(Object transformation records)
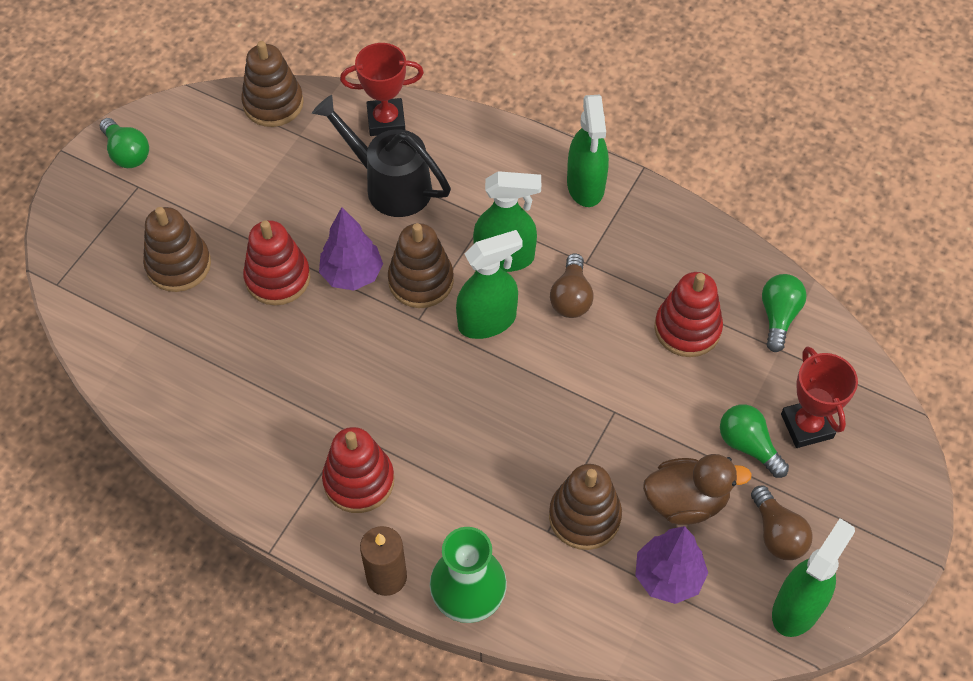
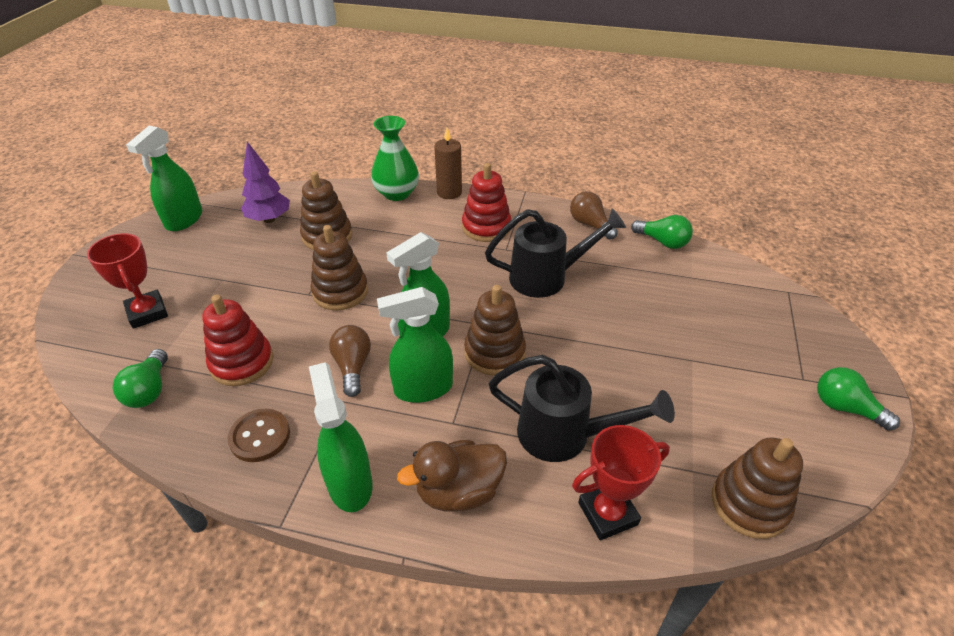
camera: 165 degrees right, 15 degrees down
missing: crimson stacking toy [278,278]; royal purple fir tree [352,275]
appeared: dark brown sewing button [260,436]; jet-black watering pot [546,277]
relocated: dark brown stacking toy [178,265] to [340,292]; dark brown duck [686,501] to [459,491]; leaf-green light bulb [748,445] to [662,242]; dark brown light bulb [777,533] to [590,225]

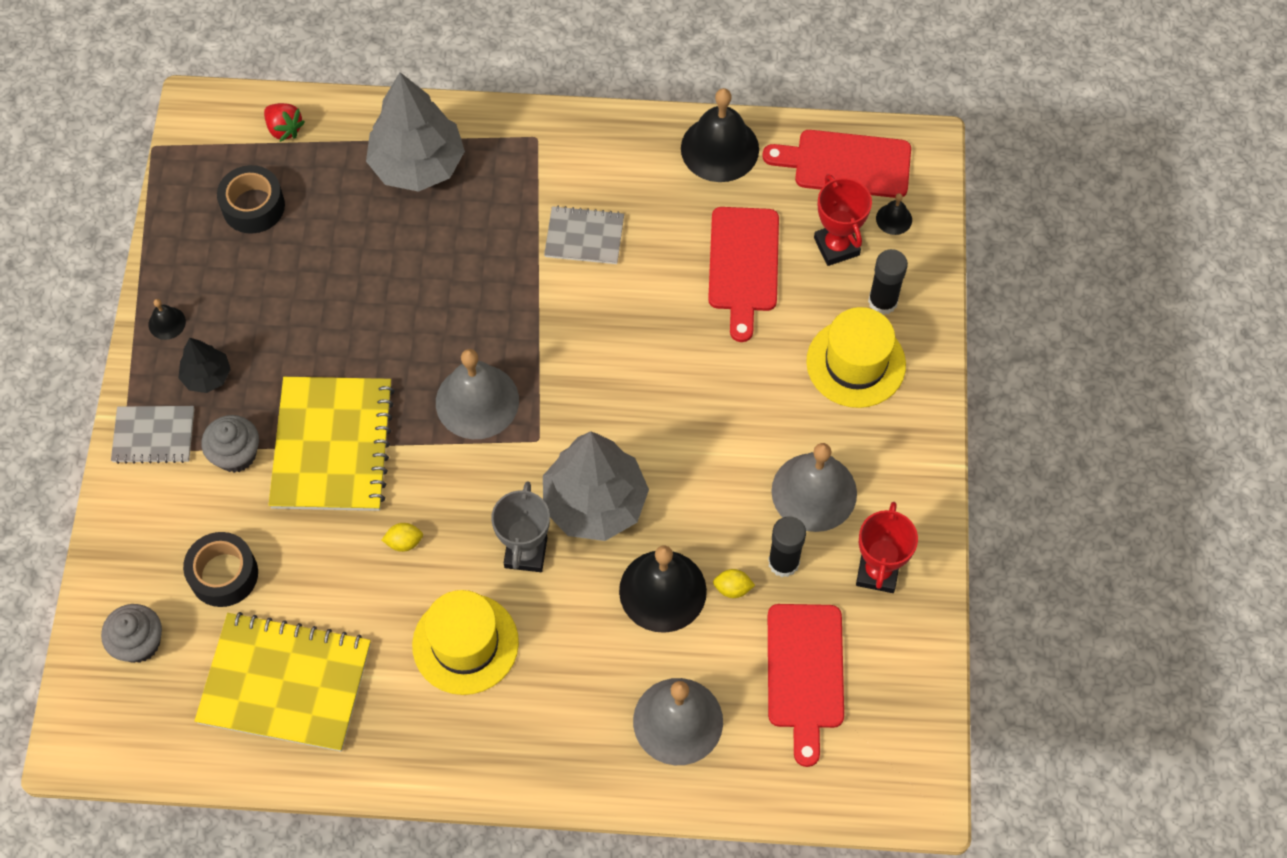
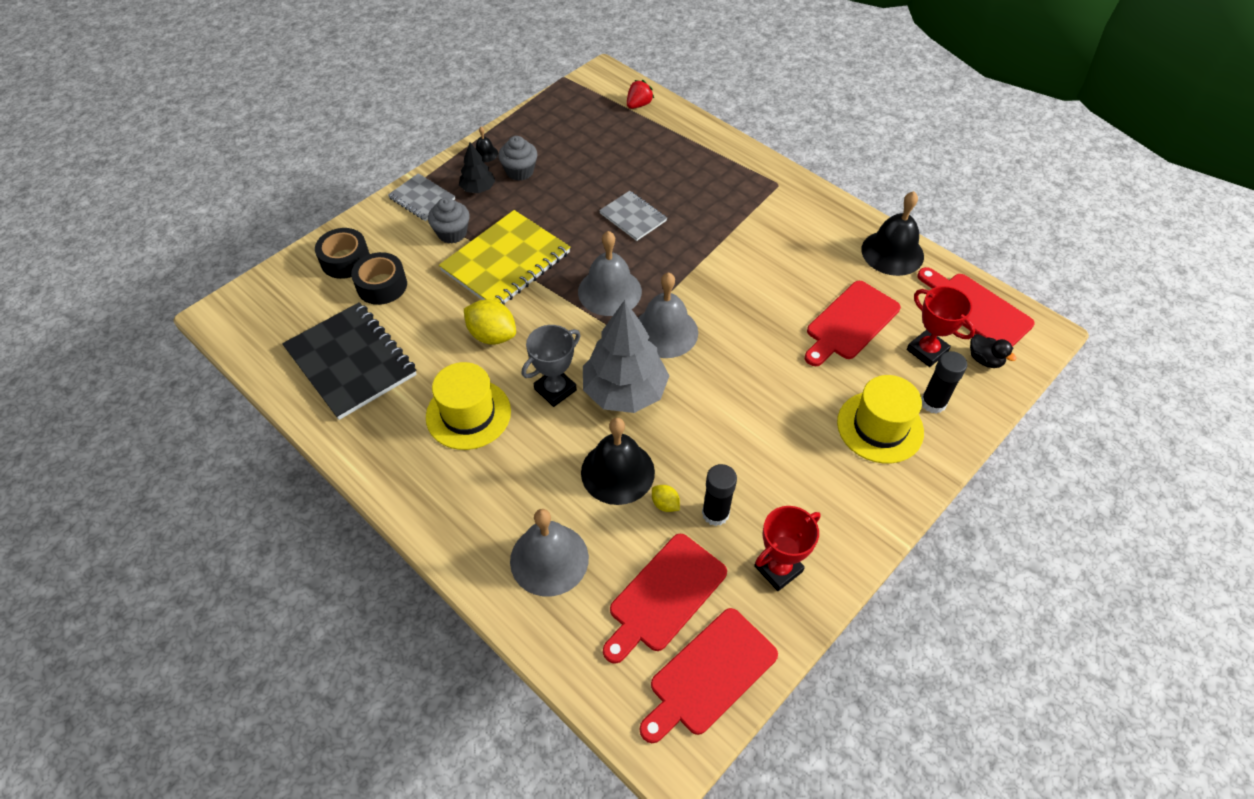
camera: 40 degrees right, 10 degrees down
missing: gray fir tree [418,165]
appeared: crimson cutting board [709,675]
relocated: gray cupcake [139,643] to [520,171]; jet-black roll of tape [253,206] to [345,260]; gray notebook [584,237] to [633,217]; gray hand bell [814,492] to [665,332]
exchanged: jet-black hand bell [894,219] to jet-black duck [984,360]
colour: bright yellow notebook [285,683] to jet-black notebook [351,362]
spun: crimson toy strawberry [284,129] = [638,105] 135 degrees counterclockwise; crimson prize cup [836,246] = [927,351] 60 degrees counterclockwise
size: bright yellow citrus fruit [404,542] = [492,335] x1.96

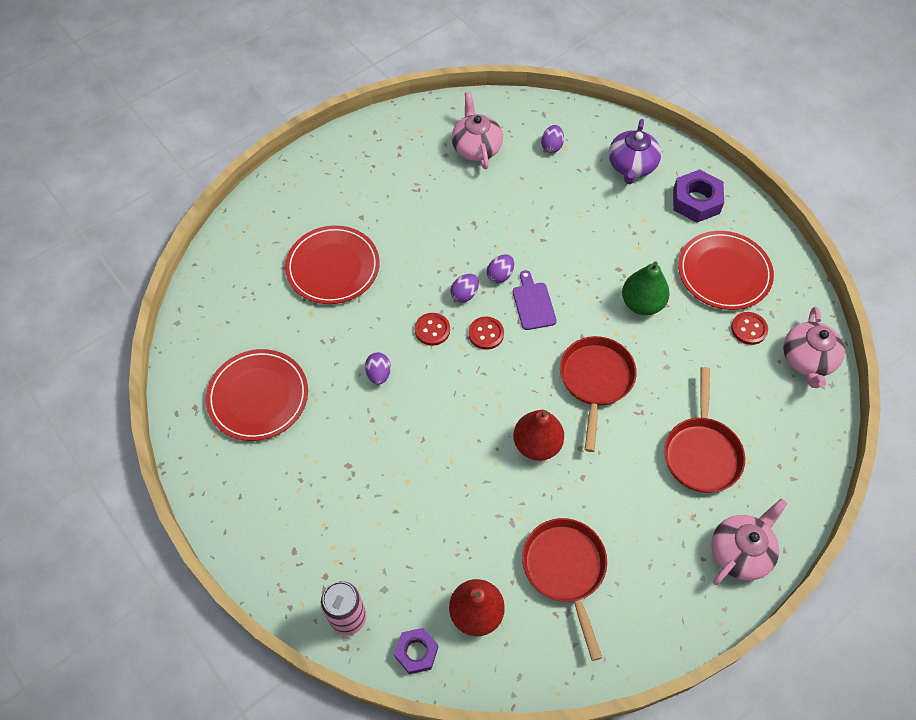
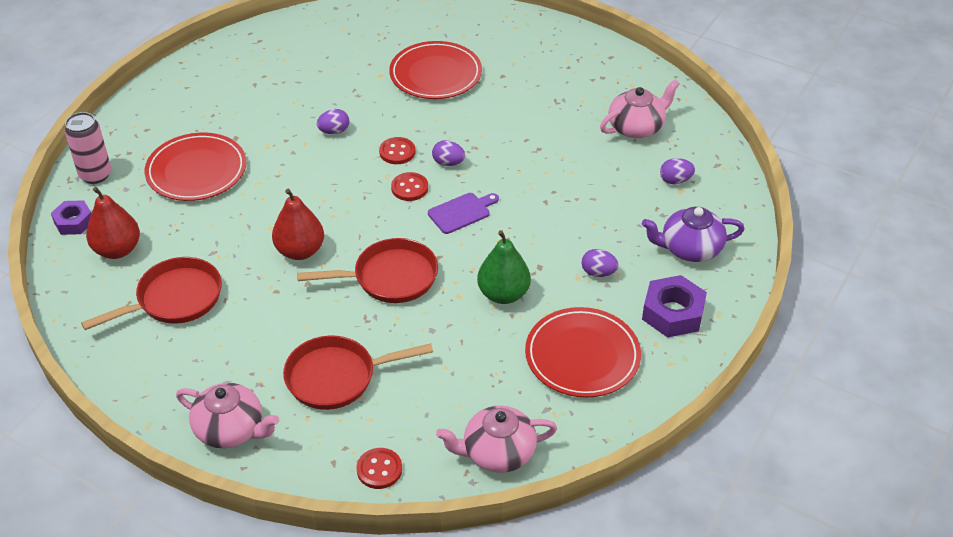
camera: 70 degrees right, 15 degrees down
relocated: crimson flat dish [258,397] to [196,171]; royal purple toy egg [500,275] to [598,273]; crimson sewing button [748,329] to [379,469]

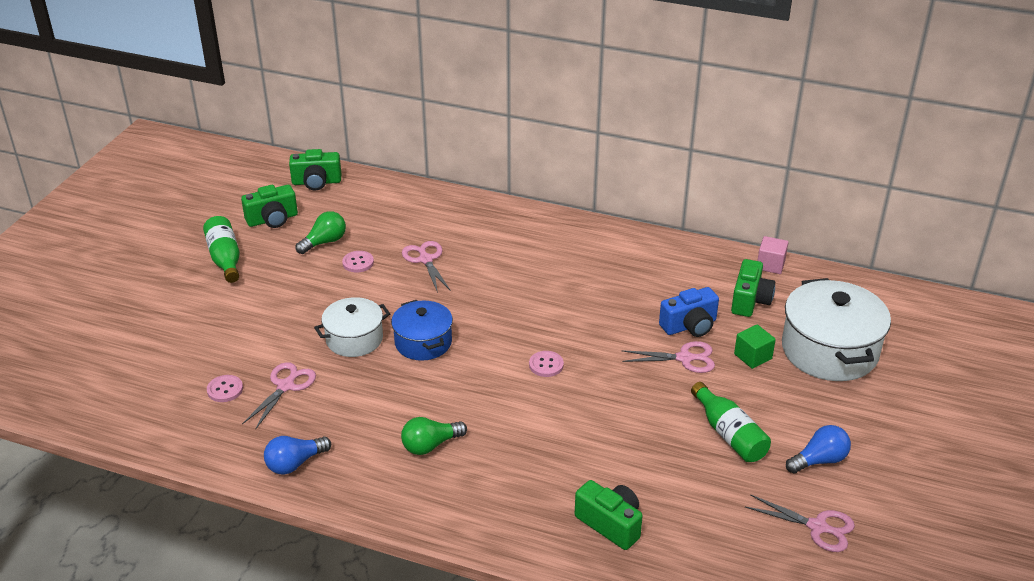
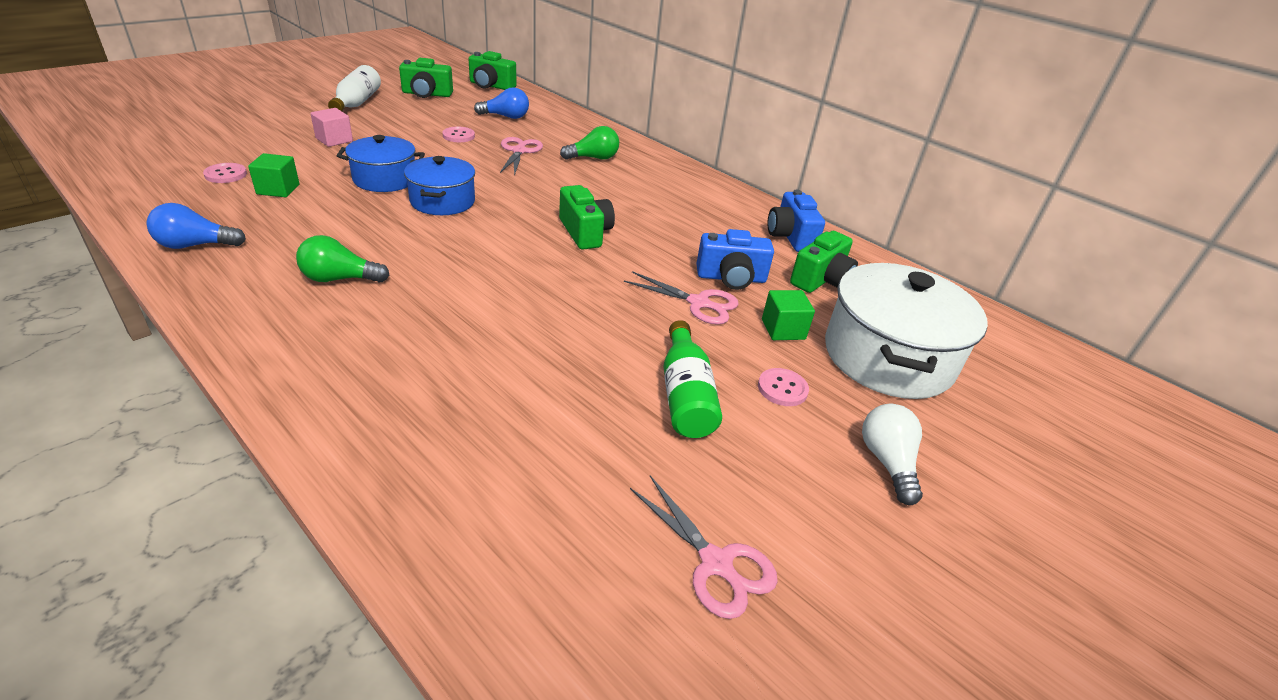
camera: 20 degrees right, 0 degrees up
appeared: royal blue compact camera [790,237]; white light bulb [887,462]
relocated: leaf-green light bulb [324,242] to [593,158]; pink sewing button [546,365] to [782,388]; leaf-green compact camera [610,524] to [585,232]; pink solid cube [770,265] to [334,140]; royal blue light bulb [819,460] to [506,117]
exchanged: pink pair of scissors [285,386] to leaf-green solid cube [278,189]
colour: leaf-green bottle [225,258] to white bottle [357,103]; white stockpot [354,339] to royal blue stockpot [385,179]

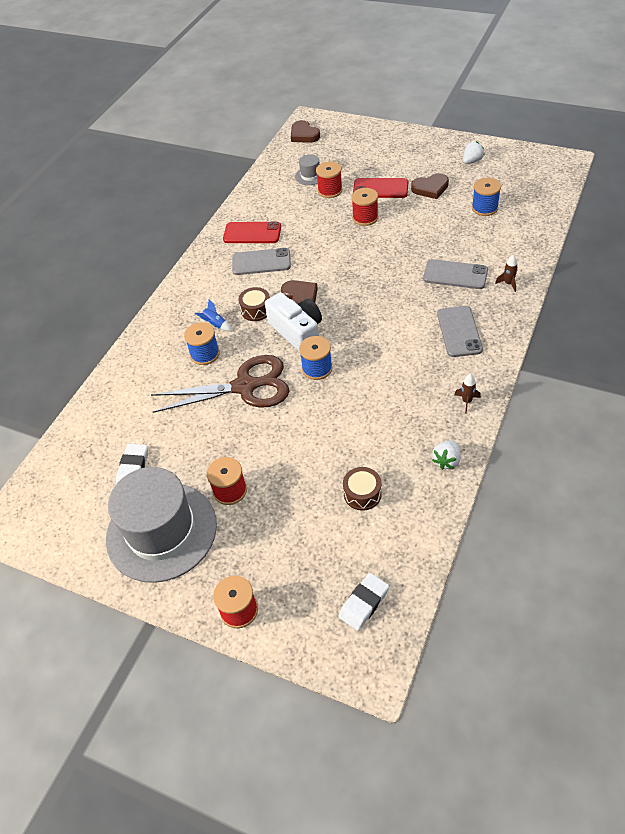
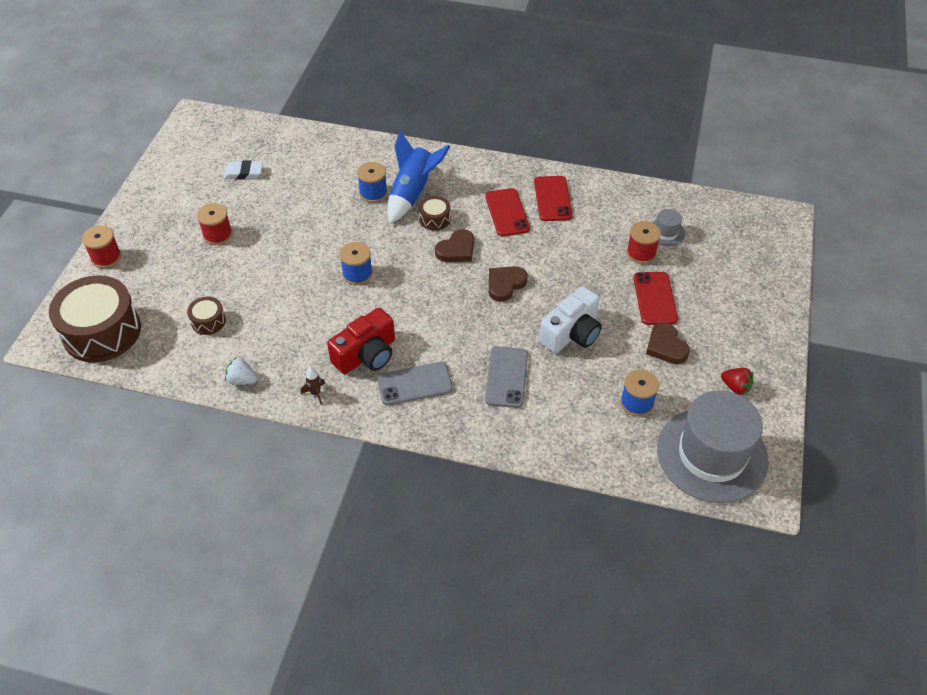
camera: 75 degrees right, 0 degrees up
missing: dark brown pair of scissors [245,387]; crimson reel of thread [365,217]; dark brown toy rocket [508,284]
appeared: crimson compact camera [366,355]
relocated: gray top hat [161,531] to [712,455]; white compact camera [297,332] to [571,333]; dark brown heart shape [304,135] to [505,284]
exchanged: white gum eraser [364,603] to dark brown drum [102,332]
colour: gray mobile phone [261,262] to crimson mobile phone [507,212]; white toy strawberry [472,161] to crimson toy strawberry [735,387]
size: royal blue toy rocket [215,324] = [412,193] x2.45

◆ **TASK ITEM**: In your copy, omit the pictures and restate every line of the data word for word.

◆ **RESULT OF THIS EXERCISE**:
camera: 165 degrees right, 15 degrees down
missing: crimson stacking toy [278,278]; royal purple fir tree [352,275]
appeared: dark brown sewing button [260,436]; jet-black watering pot [546,277]
relocated: dark brown stacking toy [178,265] to [340,292]; dark brown duck [686,501] to [459,491]; leaf-green light bulb [748,445] to [662,242]; dark brown light bulb [777,533] to [590,225]

camera: 40 degrees right, 10 degrees down
missing: gray fir tree [418,165]
appeared: crimson cutting board [709,675]
relocated: gray cupcake [139,643] to [520,171]; jet-black roll of tape [253,206] to [345,260]; gray notebook [584,237] to [633,217]; gray hand bell [814,492] to [665,332]
exchanged: jet-black hand bell [894,219] to jet-black duck [984,360]
colour: bright yellow notebook [285,683] to jet-black notebook [351,362]
spun: crimson toy strawberry [284,129] = [638,105] 135 degrees counterclockwise; crimson prize cup [836,246] = [927,351] 60 degrees counterclockwise
size: bright yellow citrus fruit [404,542] = [492,335] x1.96

camera: 70 degrees right, 15 degrees down
relocated: crimson flat dish [258,397] to [196,171]; royal purple toy egg [500,275] to [598,273]; crimson sewing button [748,329] to [379,469]

camera: 20 degrees right, 0 degrees up
appeared: royal blue compact camera [790,237]; white light bulb [887,462]
relocated: leaf-green light bulb [324,242] to [593,158]; pink sewing button [546,365] to [782,388]; leaf-green compact camera [610,524] to [585,232]; pink solid cube [770,265] to [334,140]; royal blue light bulb [819,460] to [506,117]
exchanged: pink pair of scissors [285,386] to leaf-green solid cube [278,189]
colour: leaf-green bottle [225,258] to white bottle [357,103]; white stockpot [354,339] to royal blue stockpot [385,179]

camera: 75 degrees right, 0 degrees up
missing: dark brown pair of scissors [245,387]; crimson reel of thread [365,217]; dark brown toy rocket [508,284]
appeared: crimson compact camera [366,355]
relocated: gray top hat [161,531] to [712,455]; white compact camera [297,332] to [571,333]; dark brown heart shape [304,135] to [505,284]
exchanged: white gum eraser [364,603] to dark brown drum [102,332]
colour: gray mobile phone [261,262] to crimson mobile phone [507,212]; white toy strawberry [472,161] to crimson toy strawberry [735,387]
size: royal blue toy rocket [215,324] = [412,193] x2.45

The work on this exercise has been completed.